* [Exercise requirements] Beginning with the line that contains "gray circle: moved 1 px down", restate each line below through the final one exactly, and exclude the pictures.

Shape position tracking data:
= Beginning of Section =
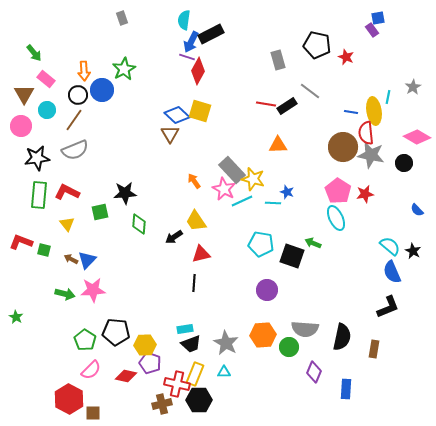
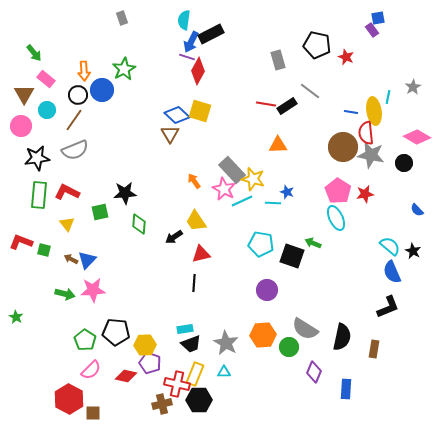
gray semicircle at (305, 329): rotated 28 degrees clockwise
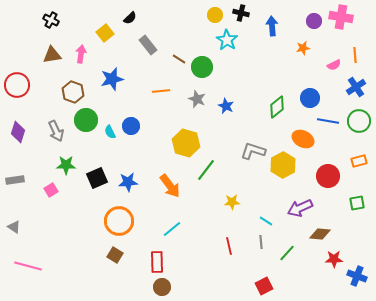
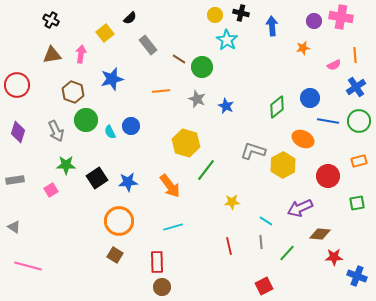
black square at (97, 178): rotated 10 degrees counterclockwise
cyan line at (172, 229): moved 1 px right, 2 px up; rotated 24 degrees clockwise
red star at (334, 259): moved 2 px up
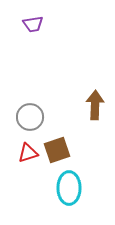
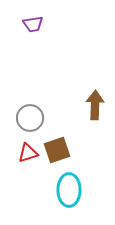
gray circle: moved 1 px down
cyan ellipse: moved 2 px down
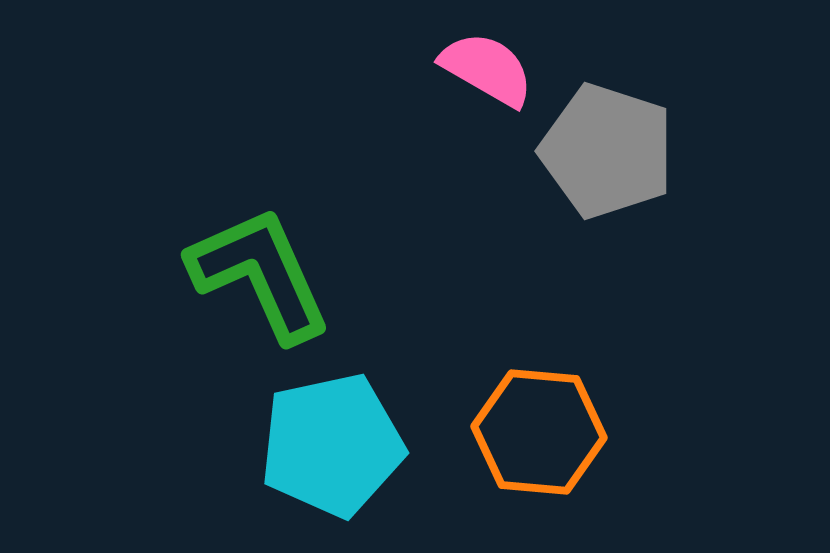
= End of Section =
* [Task output]
gray circle: moved 1 px down
cyan ellipse: moved 2 px down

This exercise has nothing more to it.